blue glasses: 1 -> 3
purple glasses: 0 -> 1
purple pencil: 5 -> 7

• • •

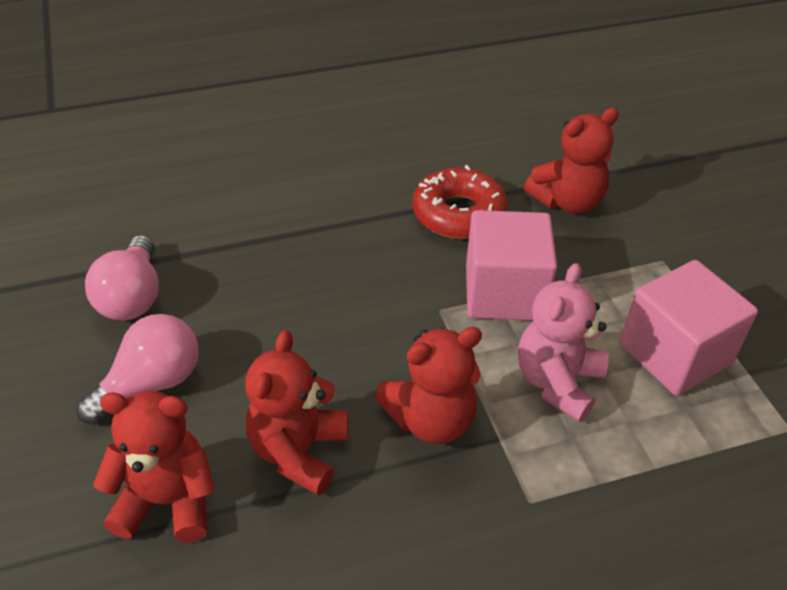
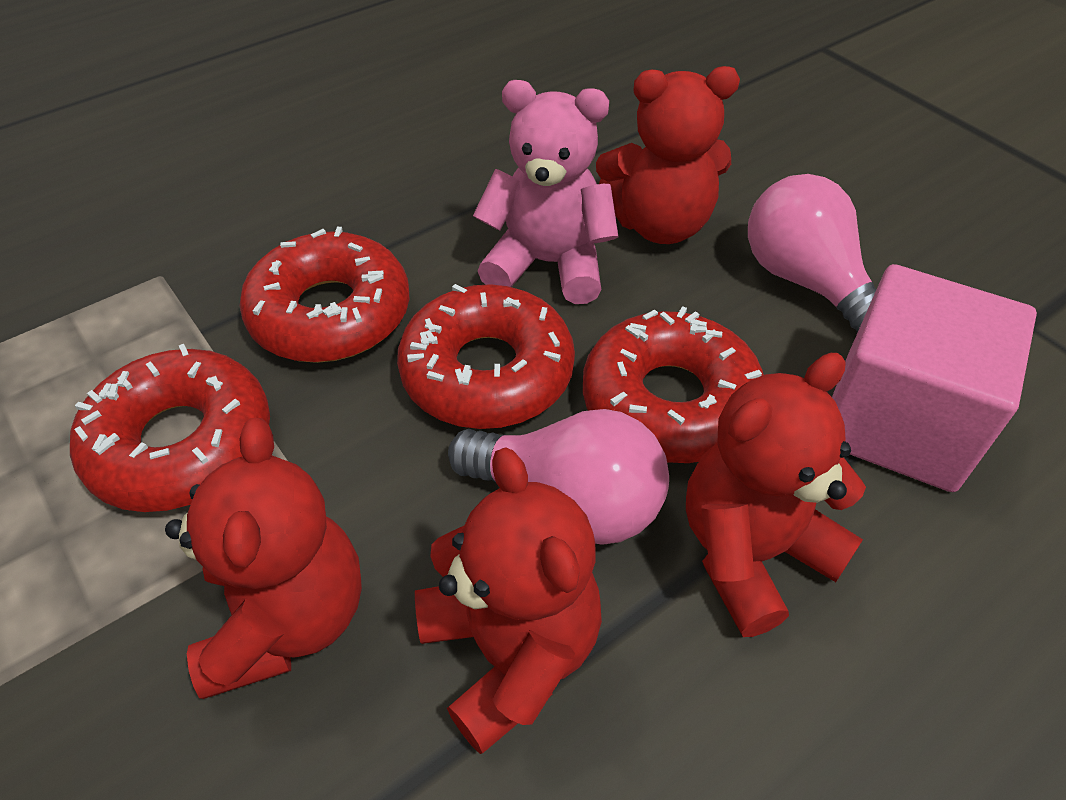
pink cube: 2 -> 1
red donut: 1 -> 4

• • •

__TASK DESCRIPTION__. The entries above hold a line with "blue glasses: 1 -> 3" and a later line with "purple pencil: 5 -> 7". Write out exactly those lines and all lines between, nothing more.

__TASK RESPONSE__.
blue glasses: 1 -> 3
purple glasses: 0 -> 1
purple pencil: 5 -> 7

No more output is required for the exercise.